* Task directions *
Can you rewrite all of the data below as a numbered list, skipping any blank lines and leaving the pictures out?

* Listing *
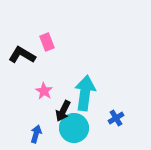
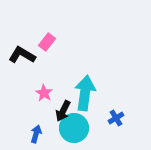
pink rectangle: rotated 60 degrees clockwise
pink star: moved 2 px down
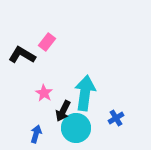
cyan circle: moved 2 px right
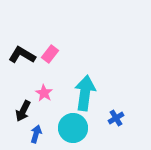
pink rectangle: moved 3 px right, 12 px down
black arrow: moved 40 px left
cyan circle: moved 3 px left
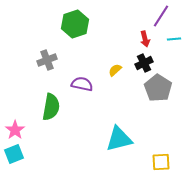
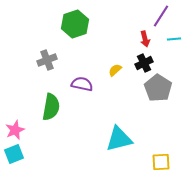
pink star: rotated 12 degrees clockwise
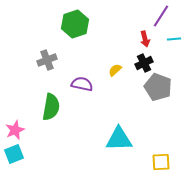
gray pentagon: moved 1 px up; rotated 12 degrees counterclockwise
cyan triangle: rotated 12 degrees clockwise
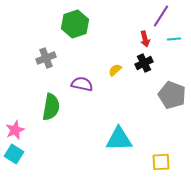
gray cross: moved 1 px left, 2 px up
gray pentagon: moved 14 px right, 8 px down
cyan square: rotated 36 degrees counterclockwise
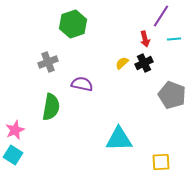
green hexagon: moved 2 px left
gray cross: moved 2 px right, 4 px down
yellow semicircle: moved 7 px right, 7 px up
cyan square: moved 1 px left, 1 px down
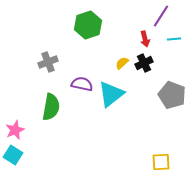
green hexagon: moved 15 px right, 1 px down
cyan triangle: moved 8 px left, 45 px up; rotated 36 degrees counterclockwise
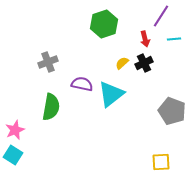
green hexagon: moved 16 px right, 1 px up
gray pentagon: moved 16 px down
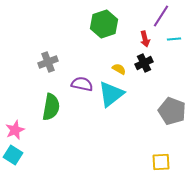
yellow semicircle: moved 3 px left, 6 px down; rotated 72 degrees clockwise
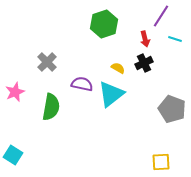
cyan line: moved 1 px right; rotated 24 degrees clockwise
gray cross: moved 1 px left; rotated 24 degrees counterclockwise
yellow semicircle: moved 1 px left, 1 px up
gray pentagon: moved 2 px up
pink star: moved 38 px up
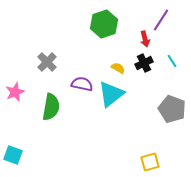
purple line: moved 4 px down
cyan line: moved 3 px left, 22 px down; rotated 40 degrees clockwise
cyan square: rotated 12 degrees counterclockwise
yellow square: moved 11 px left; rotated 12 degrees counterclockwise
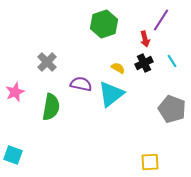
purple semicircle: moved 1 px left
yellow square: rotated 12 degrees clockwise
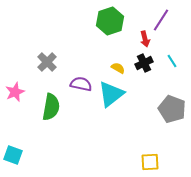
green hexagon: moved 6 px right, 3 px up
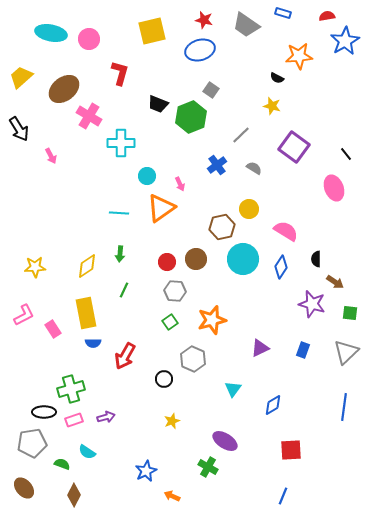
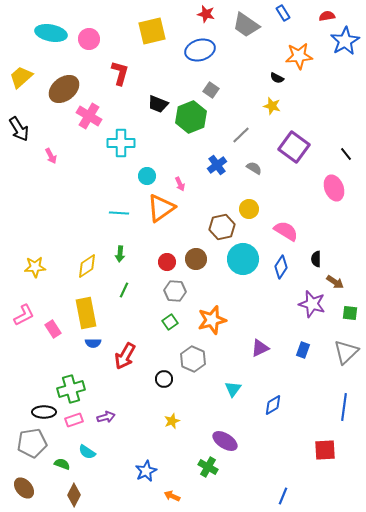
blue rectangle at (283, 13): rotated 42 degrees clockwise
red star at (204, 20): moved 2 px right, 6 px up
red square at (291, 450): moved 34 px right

* Task output *
1. pink rectangle: rotated 60 degrees clockwise
2. pink star: moved 2 px down
3. cyan circle: moved 2 px right
4. pink rectangle: moved 3 px right, 12 px down
5. black arrow: moved 40 px left
6. cyan circle: moved 3 px left
7. pink star: rotated 12 degrees clockwise
8. gray pentagon: moved 1 px up; rotated 12 degrees counterclockwise
9. cyan triangle: rotated 12 degrees clockwise
10. gray cross: moved 1 px left, 2 px up
11. gray pentagon: moved 14 px right, 8 px down
12. cyan square: rotated 36 degrees counterclockwise
13. green hexagon: moved 2 px left
14. gray cross: moved 2 px right, 4 px down
15. yellow semicircle: moved 7 px right, 7 px up
16. cyan square: moved 1 px left, 1 px down
17. green hexagon: moved 15 px right, 1 px down
18. cyan triangle: moved 8 px left, 45 px up; rotated 36 degrees counterclockwise
19. green hexagon: moved 16 px right, 1 px up
20. gray pentagon: moved 16 px down
21. yellow semicircle: moved 3 px left, 6 px down; rotated 72 degrees clockwise
22. cyan line: moved 1 px right; rotated 24 degrees clockwise
23. gray cross: moved 1 px left; rotated 24 degrees counterclockwise
24. yellow semicircle: moved 1 px left, 1 px up
25. gray pentagon: moved 2 px up
26. pink star: moved 38 px up
27. purple line: moved 4 px down
28. cyan line: moved 3 px left, 22 px down; rotated 40 degrees clockwise
29. cyan square: rotated 12 degrees counterclockwise
30. yellow square: moved 11 px left; rotated 12 degrees counterclockwise
31. purple semicircle: moved 1 px left
32. yellow square: rotated 12 degrees clockwise
33. green hexagon: moved 6 px right, 3 px up
34. blue rectangle at (283, 13): rotated 42 degrees clockwise
35. red star at (204, 20): moved 2 px right, 6 px up
36. red square at (291, 450): moved 34 px right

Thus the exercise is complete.